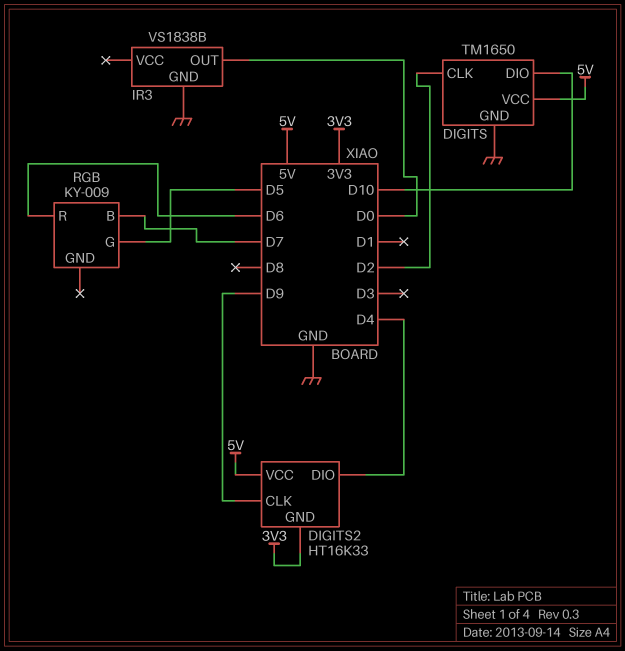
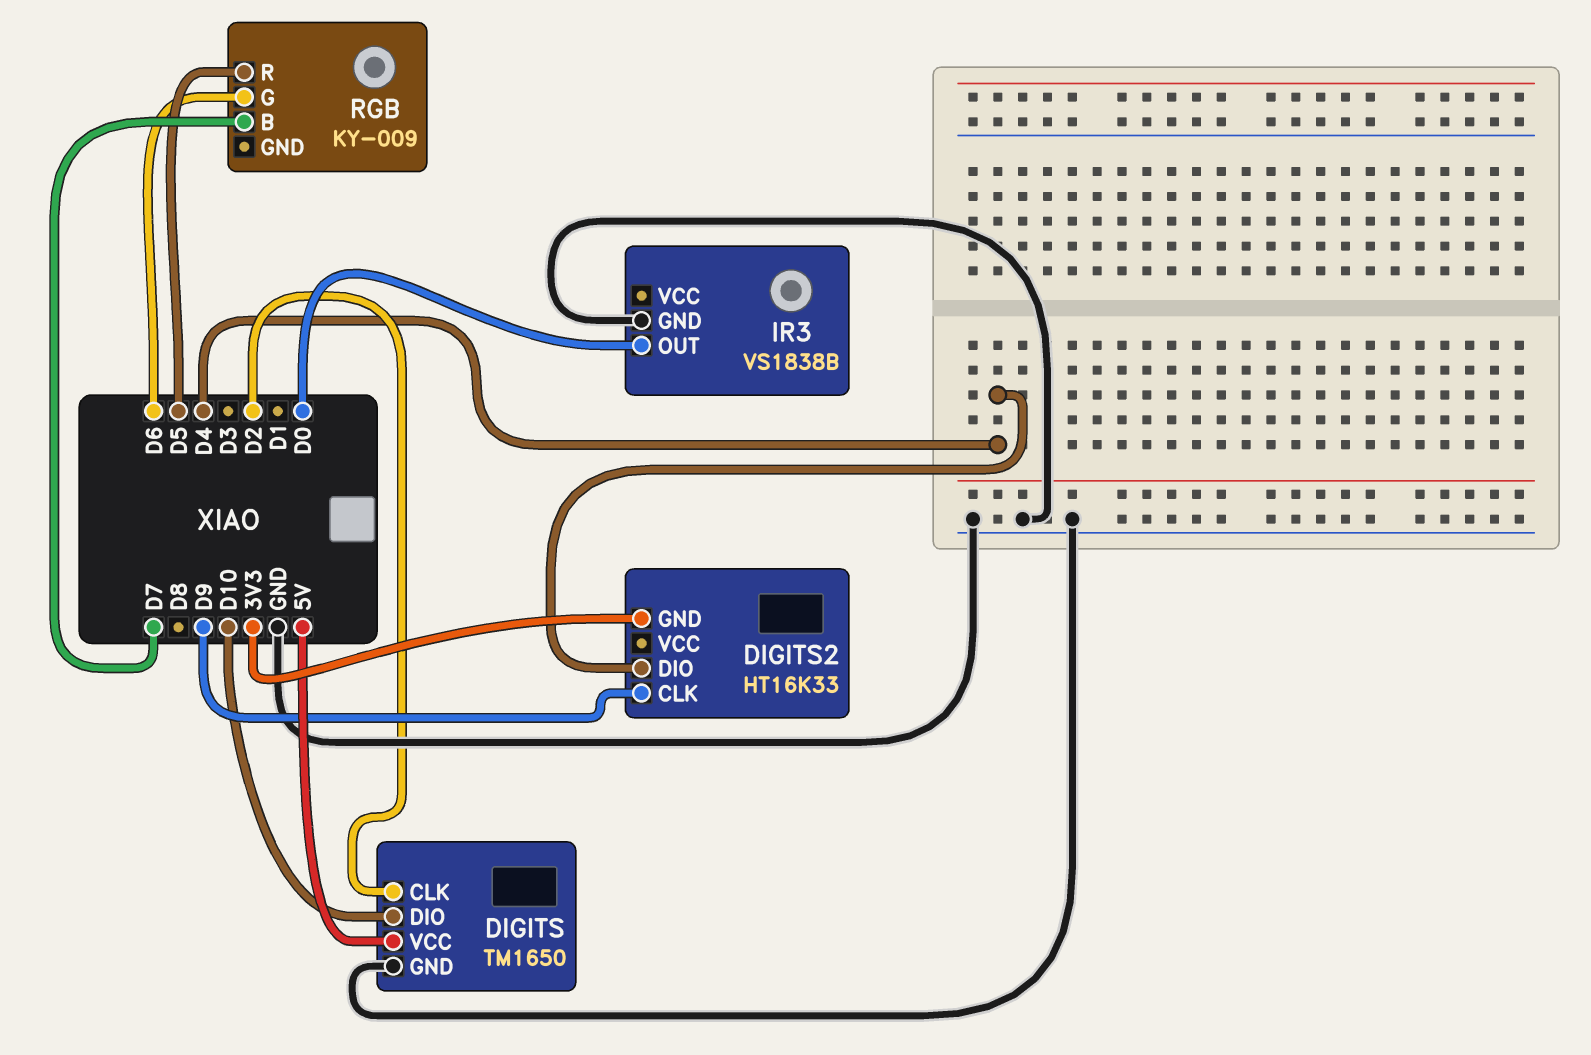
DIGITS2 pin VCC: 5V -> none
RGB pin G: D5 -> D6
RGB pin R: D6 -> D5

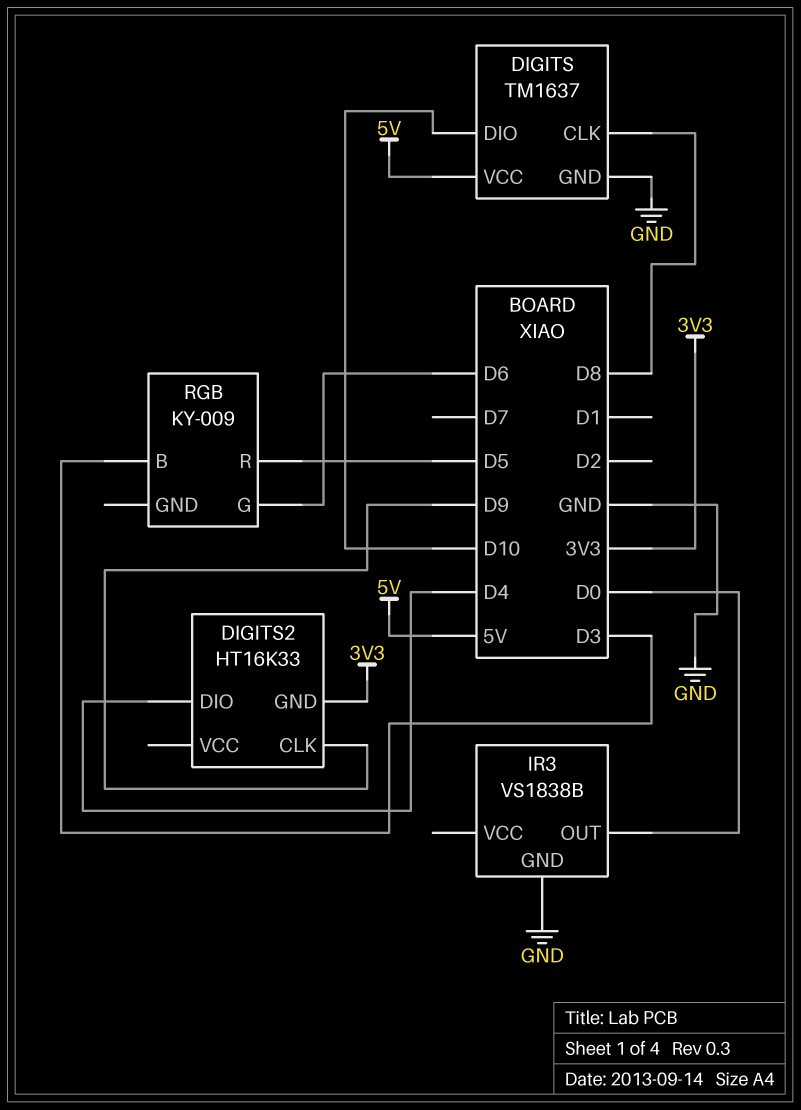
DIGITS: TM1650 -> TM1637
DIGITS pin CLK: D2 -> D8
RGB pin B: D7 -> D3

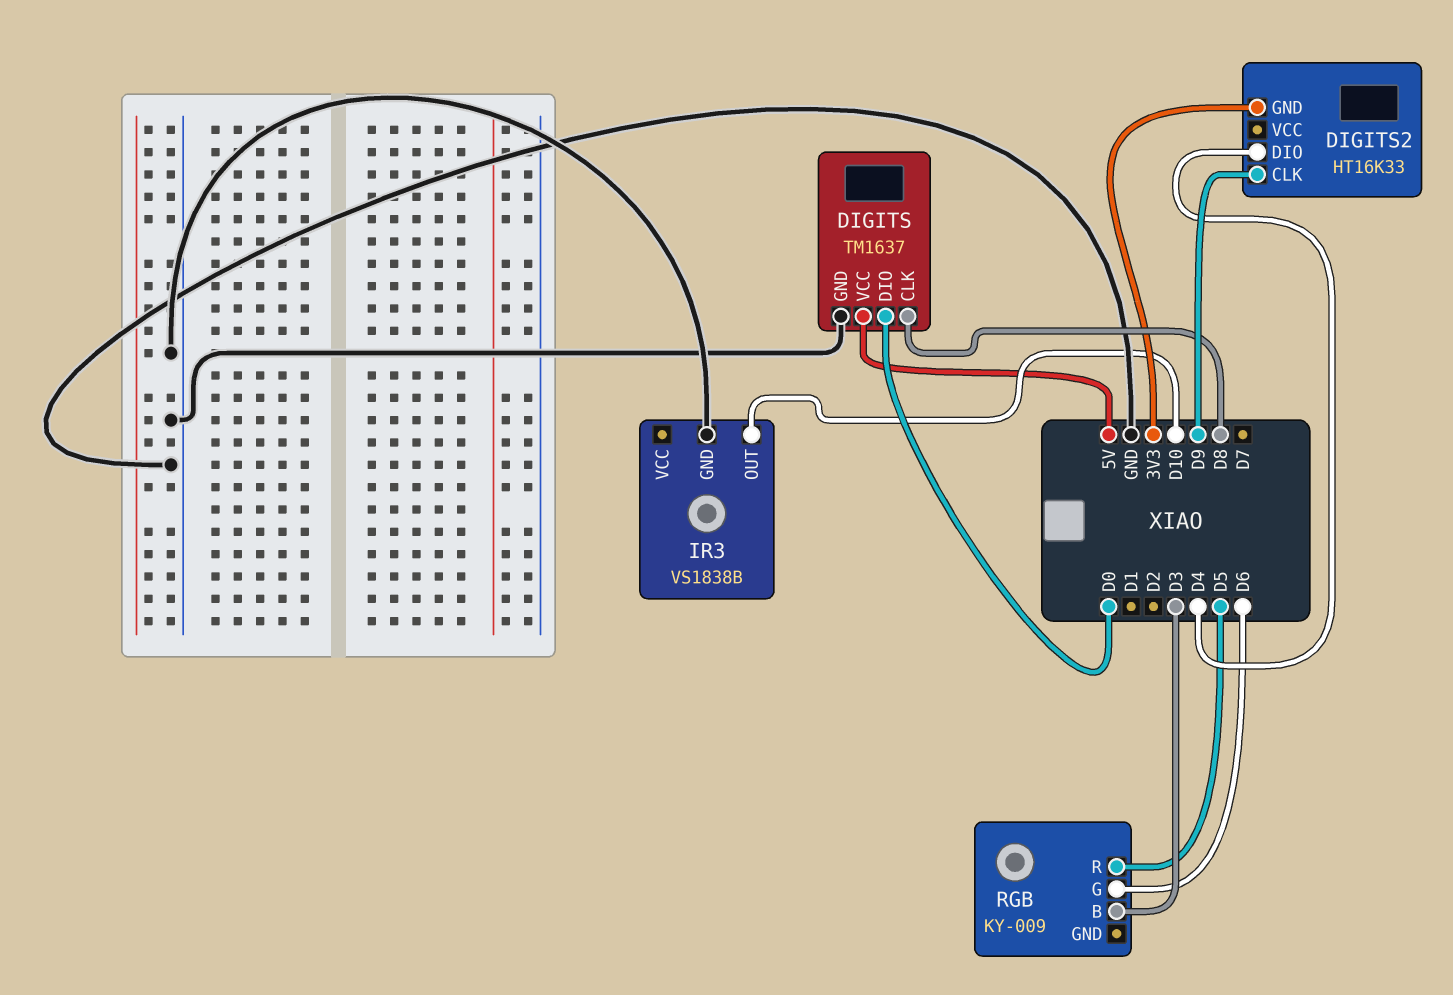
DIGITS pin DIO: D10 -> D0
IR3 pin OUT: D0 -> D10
——
● Aim of the task
The pictures in the entries above should be left out; all else must be copied exactly.

● Written answer
DIGITS2 pin VCC: 5V -> none
RGB pin G: D5 -> D6
RGB pin R: D6 -> D5

DIGITS: TM1650 -> TM1637
DIGITS pin CLK: D2 -> D8
RGB pin B: D7 -> D3

DIGITS pin DIO: D10 -> D0
IR3 pin OUT: D0 -> D10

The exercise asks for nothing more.